++++ THE DATA ++++

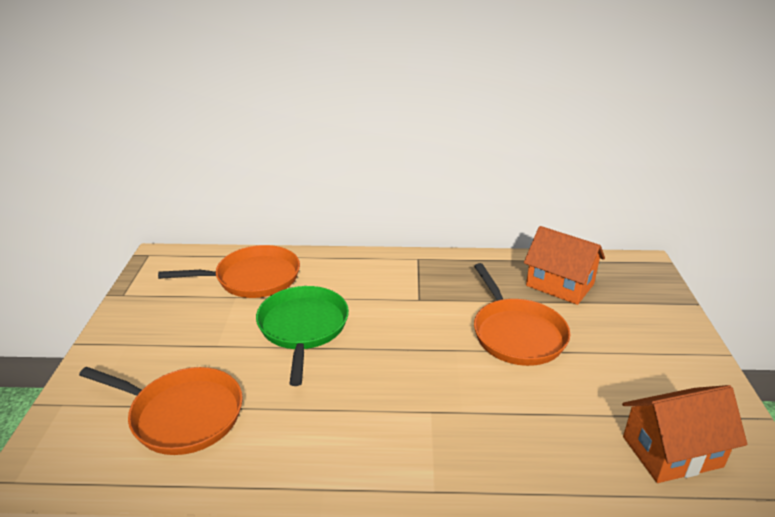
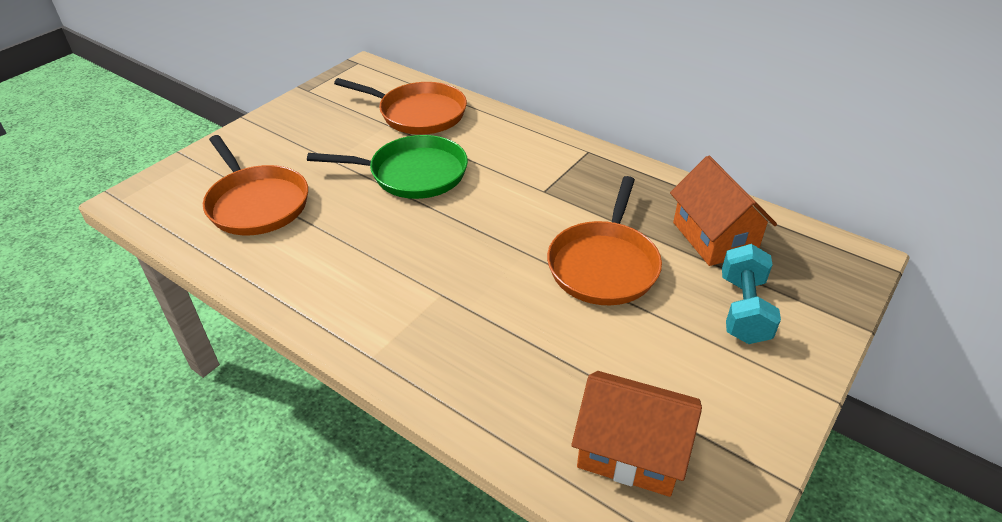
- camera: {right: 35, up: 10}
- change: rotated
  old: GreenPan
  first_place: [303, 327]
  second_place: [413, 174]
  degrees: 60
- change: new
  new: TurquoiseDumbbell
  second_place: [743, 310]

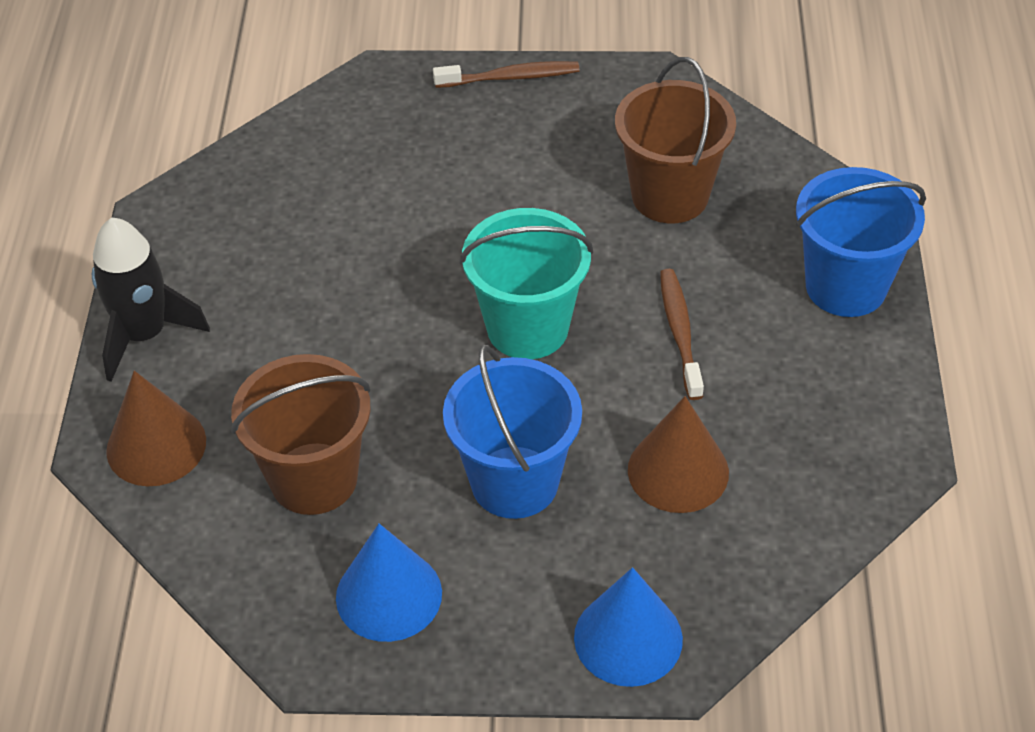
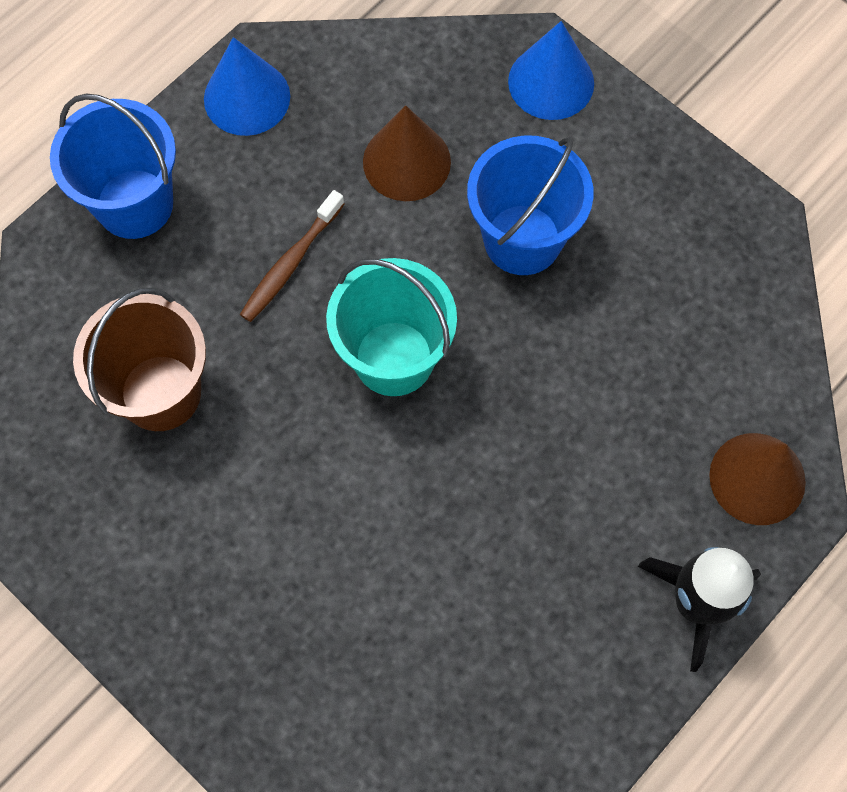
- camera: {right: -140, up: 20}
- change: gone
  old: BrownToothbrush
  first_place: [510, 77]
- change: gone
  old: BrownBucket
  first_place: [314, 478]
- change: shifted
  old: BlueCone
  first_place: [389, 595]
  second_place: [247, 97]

++++
++++ THE DATA ++++

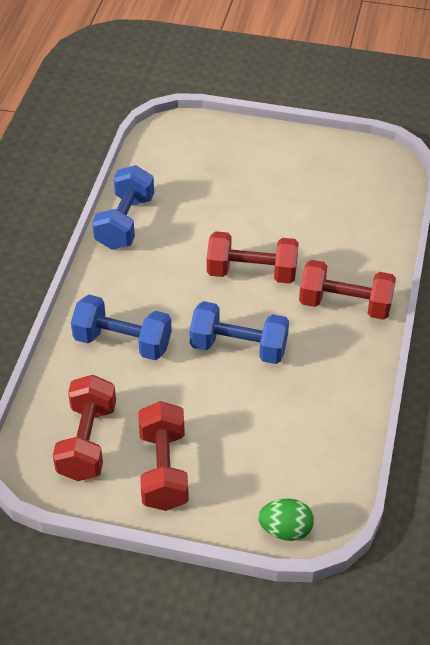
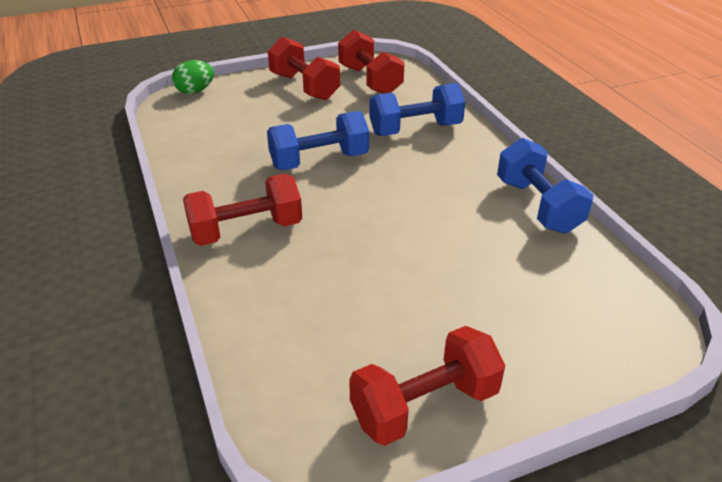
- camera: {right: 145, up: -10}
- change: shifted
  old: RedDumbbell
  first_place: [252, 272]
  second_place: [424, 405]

++++

Wherever the line holding "old: GreenPan" falls in the entries above, copy exactly from it through the line holding "new: TurquoiseDumbbell", inclusive, and add nothing.

YOUR SOLUTION —
  old: GreenPan
  first_place: [303, 327]
  second_place: [413, 174]
  degrees: 60
- change: new
  new: TurquoiseDumbbell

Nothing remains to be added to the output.